Problem details: Below are records; write all of them out exactly.

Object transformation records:
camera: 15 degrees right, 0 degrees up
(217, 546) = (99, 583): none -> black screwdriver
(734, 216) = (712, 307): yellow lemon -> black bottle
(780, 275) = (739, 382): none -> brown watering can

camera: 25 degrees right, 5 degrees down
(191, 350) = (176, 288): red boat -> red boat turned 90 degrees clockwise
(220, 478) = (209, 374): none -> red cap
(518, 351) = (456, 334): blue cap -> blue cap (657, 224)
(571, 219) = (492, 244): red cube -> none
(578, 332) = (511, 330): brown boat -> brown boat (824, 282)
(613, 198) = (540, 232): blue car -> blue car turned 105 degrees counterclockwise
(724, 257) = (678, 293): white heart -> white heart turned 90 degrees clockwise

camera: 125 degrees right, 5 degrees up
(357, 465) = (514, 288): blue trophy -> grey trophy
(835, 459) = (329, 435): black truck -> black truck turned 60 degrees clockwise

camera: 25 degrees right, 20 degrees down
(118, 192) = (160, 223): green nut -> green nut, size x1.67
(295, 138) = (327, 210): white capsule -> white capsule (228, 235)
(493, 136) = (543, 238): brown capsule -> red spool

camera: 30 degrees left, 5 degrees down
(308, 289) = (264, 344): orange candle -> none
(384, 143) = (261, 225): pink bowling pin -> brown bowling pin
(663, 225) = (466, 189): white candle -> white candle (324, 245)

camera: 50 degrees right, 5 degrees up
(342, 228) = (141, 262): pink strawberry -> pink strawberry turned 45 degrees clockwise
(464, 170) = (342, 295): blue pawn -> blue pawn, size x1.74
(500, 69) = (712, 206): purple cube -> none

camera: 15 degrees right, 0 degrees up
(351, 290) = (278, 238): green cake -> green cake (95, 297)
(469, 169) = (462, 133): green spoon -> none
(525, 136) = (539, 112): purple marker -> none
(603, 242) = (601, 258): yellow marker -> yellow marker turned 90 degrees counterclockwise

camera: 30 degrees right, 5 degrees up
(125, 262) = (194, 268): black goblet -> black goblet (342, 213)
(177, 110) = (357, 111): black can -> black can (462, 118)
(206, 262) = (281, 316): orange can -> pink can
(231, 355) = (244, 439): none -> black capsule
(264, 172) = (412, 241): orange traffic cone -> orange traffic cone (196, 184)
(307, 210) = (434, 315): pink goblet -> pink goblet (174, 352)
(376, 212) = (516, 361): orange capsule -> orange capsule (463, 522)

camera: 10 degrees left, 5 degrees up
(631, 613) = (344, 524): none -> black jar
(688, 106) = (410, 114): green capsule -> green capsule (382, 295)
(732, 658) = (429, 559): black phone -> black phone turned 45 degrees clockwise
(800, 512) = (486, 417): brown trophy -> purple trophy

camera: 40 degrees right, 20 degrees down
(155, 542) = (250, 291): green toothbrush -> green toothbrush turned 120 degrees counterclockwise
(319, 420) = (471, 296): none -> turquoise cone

Exercise answer:
camera: 15 degrees right, 0 degrees up
(217, 546) = (99, 583): none -> black screwdriver
(734, 216) = (712, 307): yellow lemon -> black bottle
(780, 275) = (739, 382): none -> brown watering can

camera: 25 degrees right, 5 degrees down
(191, 350) = (176, 288): red boat -> red boat turned 90 degrees clockwise
(220, 478) = (209, 374): none -> red cap
(518, 351) = (456, 334): blue cap -> blue cap (657, 224)
(571, 219) = (492, 244): red cube -> none
(578, 332) = (511, 330): brown boat -> brown boat (824, 282)
(613, 198) = (540, 232): blue car -> blue car turned 105 degrees counterclockwise
(724, 257) = (678, 293): white heart -> white heart turned 90 degrees clockwise

camera: 125 degrees right, 5 degrees up
(357, 465) = (514, 288): blue trophy -> grey trophy
(835, 459) = (329, 435): black truck -> black truck turned 60 degrees clockwise

camera: 25 degrees right, 20 degrees down
(118, 192) = (160, 223): green nut -> green nut, size x1.67
(295, 138) = (327, 210): white capsule -> white capsule (228, 235)
(493, 136) = (543, 238): brown capsule -> red spool

camera: 30 degrees left, 5 degrees down
(308, 289) = (264, 344): orange candle -> none
(384, 143) = (261, 225): pink bowling pin -> brown bowling pin
(663, 225) = (466, 189): white candle -> white candle (324, 245)

camera: 50 degrees right, 5 degrees up
(342, 228) = (141, 262): pink strawberry -> pink strawberry turned 45 degrees clockwise
(464, 170) = (342, 295): blue pawn -> blue pawn, size x1.74
(500, 69) = (712, 206): purple cube -> none

camera: 15 degrees right, 0 degrees up
(351, 290) = (278, 238): green cake -> green cake (95, 297)
(469, 169) = (462, 133): green spoon -> none
(525, 136) = (539, 112): purple marker -> none
(603, 242) = (601, 258): yellow marker -> yellow marker turned 90 degrees counterclockwise

camera: 30 degrees right, 5 degrees up
(125, 262) = (194, 268): black goblet -> black goblet (342, 213)
(177, 110) = (357, 111): black can -> black can (462, 118)
(206, 262) = (281, 316): orange can -> pink can
(231, 355) = (244, 439): none -> black capsule
(264, 172) = (412, 241): orange traffic cone -> orange traffic cone (196, 184)
(307, 210) = (434, 315): pink goblet -> pink goblet (174, 352)
(376, 212) = (516, 361): orange capsule -> orange capsule (463, 522)

camera: 10 degrees left, 5 degrees up
(631, 613) = (344, 524): none -> black jar
(688, 106) = (410, 114): green capsule -> green capsule (382, 295)
(732, 658) = (429, 559): black phone -> black phone turned 45 degrees clockwise
(800, 512) = (486, 417): brown trophy -> purple trophy

camera: 40 degrees right, 20 degrees down
(155, 542) = (250, 291): green toothbrush -> green toothbrush turned 120 degrees counterclockwise
(319, 420) = (471, 296): none -> turquoise cone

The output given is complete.